→ About this task
Only one span of the listing below is wanted: the lines from the one with "(153, 325) = (137, 271): yellow" through the one with "(563, 445) = (669, 297): yellow", reproduced exactly, both ends kept.

→ Record set
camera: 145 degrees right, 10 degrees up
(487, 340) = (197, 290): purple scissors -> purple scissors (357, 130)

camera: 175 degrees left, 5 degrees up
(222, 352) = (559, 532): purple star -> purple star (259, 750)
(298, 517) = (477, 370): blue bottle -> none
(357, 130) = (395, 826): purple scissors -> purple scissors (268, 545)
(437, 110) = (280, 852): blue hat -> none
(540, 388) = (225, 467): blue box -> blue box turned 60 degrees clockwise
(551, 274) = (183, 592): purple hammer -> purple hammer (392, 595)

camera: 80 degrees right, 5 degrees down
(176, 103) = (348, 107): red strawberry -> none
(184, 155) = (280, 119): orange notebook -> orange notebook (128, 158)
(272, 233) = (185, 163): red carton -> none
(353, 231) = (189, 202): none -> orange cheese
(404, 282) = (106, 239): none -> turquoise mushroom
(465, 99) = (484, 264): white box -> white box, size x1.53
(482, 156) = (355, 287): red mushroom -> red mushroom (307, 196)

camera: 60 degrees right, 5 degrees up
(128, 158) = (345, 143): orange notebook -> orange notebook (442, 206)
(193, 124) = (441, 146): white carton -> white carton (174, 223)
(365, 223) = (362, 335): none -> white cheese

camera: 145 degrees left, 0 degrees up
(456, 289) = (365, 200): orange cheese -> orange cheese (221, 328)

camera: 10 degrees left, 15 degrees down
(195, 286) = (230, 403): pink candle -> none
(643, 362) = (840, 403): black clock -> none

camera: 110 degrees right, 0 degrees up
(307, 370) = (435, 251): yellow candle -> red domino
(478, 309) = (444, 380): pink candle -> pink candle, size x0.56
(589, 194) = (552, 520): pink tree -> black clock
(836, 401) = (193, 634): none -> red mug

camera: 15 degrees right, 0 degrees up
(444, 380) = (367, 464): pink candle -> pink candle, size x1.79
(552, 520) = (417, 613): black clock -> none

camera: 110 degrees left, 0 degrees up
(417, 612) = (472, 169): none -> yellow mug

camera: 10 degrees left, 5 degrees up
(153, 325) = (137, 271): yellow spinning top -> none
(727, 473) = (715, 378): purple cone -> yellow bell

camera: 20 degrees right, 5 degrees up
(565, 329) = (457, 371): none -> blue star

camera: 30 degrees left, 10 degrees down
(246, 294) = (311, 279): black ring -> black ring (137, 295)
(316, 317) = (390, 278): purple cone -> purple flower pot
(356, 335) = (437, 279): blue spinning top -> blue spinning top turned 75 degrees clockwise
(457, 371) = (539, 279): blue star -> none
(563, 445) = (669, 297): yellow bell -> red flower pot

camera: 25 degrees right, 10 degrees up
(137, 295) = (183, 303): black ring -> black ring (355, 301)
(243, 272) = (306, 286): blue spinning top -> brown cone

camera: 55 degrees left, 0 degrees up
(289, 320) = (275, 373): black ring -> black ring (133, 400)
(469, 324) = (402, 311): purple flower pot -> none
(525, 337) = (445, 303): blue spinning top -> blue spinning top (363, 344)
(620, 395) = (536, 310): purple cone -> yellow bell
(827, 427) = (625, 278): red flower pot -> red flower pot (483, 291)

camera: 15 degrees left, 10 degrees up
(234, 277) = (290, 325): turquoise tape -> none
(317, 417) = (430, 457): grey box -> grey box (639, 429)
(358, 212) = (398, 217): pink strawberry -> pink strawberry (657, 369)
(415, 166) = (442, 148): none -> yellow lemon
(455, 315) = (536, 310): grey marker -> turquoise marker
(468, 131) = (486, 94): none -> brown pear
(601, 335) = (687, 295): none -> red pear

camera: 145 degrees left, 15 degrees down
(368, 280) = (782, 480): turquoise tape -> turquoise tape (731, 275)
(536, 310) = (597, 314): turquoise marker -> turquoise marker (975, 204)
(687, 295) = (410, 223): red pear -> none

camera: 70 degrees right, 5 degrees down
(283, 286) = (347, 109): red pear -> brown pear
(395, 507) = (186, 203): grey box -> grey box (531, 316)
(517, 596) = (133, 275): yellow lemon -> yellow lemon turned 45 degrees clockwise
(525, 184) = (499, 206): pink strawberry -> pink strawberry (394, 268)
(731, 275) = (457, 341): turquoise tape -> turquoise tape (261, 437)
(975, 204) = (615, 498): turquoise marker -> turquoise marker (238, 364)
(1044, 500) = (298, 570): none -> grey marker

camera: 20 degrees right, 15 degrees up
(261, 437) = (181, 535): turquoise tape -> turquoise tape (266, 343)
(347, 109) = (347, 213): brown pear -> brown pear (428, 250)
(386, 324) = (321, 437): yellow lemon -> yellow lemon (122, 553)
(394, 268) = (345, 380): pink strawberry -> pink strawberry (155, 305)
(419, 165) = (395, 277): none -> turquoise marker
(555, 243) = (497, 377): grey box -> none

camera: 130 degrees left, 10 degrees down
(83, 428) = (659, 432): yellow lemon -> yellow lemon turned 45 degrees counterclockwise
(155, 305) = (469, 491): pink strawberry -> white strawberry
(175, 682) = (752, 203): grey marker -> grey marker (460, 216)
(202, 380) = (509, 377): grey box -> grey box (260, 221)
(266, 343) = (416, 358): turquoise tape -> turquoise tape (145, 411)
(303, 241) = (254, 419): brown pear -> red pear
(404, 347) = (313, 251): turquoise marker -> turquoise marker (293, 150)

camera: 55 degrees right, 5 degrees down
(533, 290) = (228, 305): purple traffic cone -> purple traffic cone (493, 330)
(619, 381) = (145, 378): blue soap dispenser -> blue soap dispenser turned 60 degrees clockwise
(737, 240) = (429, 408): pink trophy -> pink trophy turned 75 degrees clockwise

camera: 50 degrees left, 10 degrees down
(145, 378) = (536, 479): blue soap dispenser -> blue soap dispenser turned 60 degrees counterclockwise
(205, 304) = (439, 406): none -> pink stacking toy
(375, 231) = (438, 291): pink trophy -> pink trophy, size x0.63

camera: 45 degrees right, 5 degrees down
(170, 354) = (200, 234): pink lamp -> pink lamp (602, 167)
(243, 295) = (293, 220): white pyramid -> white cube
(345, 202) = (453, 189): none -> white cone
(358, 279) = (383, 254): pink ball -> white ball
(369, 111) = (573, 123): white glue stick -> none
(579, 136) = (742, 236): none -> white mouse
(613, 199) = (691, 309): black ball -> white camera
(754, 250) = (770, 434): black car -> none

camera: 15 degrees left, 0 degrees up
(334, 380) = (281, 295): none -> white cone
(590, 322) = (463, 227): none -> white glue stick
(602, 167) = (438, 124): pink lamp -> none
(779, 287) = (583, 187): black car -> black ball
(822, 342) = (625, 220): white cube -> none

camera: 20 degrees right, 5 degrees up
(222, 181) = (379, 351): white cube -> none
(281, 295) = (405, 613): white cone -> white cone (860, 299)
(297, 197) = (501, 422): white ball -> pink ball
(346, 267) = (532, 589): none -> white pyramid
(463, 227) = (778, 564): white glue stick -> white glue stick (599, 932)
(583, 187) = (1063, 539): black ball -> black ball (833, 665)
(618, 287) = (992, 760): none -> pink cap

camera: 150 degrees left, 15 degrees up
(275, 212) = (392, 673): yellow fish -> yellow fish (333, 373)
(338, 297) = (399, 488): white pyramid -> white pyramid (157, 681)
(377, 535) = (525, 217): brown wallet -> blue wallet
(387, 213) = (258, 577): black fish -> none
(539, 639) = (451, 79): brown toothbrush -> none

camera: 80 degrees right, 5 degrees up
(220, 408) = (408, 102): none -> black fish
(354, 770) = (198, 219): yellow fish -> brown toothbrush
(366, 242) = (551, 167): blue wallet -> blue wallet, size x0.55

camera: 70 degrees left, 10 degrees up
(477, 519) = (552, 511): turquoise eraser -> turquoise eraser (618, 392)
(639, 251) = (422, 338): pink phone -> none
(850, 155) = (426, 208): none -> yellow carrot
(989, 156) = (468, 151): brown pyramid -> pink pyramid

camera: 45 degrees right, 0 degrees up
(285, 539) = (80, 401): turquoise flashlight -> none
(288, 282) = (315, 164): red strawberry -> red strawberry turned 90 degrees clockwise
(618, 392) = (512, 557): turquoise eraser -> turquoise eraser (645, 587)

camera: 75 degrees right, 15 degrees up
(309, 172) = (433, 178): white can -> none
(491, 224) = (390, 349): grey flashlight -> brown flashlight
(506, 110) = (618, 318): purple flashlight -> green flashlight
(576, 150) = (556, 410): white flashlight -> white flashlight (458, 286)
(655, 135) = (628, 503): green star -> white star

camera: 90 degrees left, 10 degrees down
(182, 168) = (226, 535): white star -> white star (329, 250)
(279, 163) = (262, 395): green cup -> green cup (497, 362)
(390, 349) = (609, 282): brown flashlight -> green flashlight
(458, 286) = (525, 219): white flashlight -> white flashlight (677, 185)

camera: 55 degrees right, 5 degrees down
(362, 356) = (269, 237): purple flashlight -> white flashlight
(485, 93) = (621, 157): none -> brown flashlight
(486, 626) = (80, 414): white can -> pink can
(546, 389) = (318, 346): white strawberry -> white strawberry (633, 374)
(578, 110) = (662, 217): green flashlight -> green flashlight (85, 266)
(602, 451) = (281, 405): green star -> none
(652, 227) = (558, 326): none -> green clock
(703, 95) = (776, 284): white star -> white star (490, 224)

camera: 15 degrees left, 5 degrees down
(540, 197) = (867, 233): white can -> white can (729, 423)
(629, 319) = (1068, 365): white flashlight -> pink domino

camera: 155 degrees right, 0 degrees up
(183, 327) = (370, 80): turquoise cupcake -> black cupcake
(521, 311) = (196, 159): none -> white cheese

→ Response to the task
(153, 325) = (137, 271): yellow spinning top -> none
(727, 473) = (715, 378): purple cone -> yellow bell

camera: 20 degrees right, 5 degrees up
(565, 329) = (457, 371): none -> blue star

camera: 30 degrees left, 10 degrees down
(246, 294) = (311, 279): black ring -> black ring (137, 295)
(316, 317) = (390, 278): purple cone -> purple flower pot
(356, 335) = (437, 279): blue spinning top -> blue spinning top turned 75 degrees clockwise
(457, 371) = (539, 279): blue star -> none
(563, 445) = (669, 297): yellow bell -> red flower pot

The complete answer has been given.